Work instructions |
Leaving out the pictures, reproduce each record exactly and in full.

Scene image comparisons:
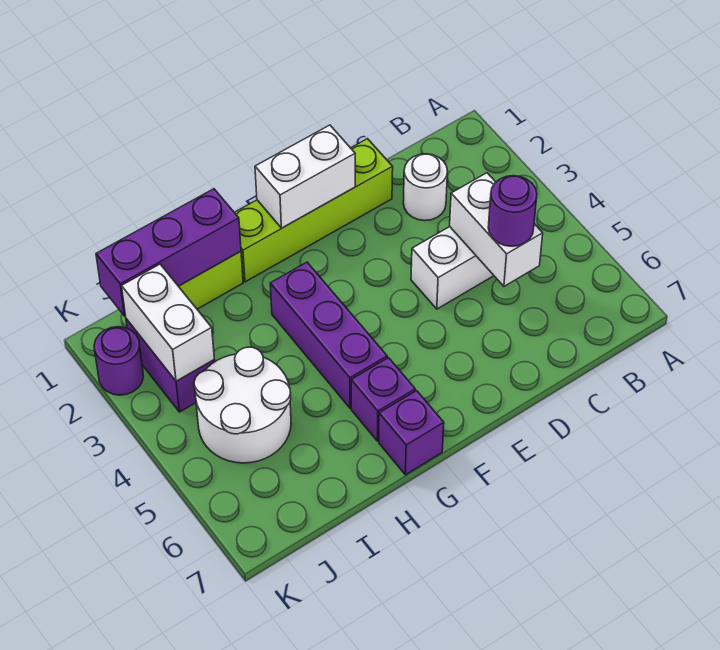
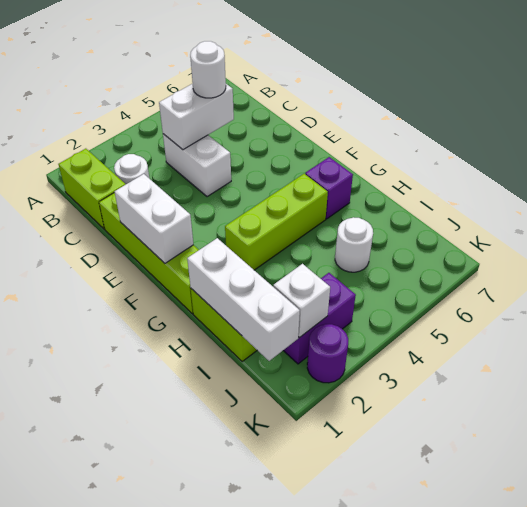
none -> lime brick B1:C1 level 1
purple round brick C5 level 3 -> white round brick C5 level 3
purple brick G3:G5 level 1 -> lime brick G3:G5 level 1
purple brick G7 level 1 -> none
purple brick H1:J1 level 2 -> white brick H1:J1 level 2
white round brick I4:J5 level 1 -> white round brick I5 level 1
white brick J2:J3 level 2 -> white brick J2 level 2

Result of this exercise |
none -> lime brick B1:C1 level 1
purple round brick C5 level 3 -> white round brick C5 level 3
purple brick G3:G5 level 1 -> lime brick G3:G5 level 1
purple brick G7 level 1 -> none
purple brick H1:J1 level 2 -> white brick H1:J1 level 2
white round brick I4:J5 level 1 -> white round brick I5 level 1
white brick J2:J3 level 2 -> white brick J2 level 2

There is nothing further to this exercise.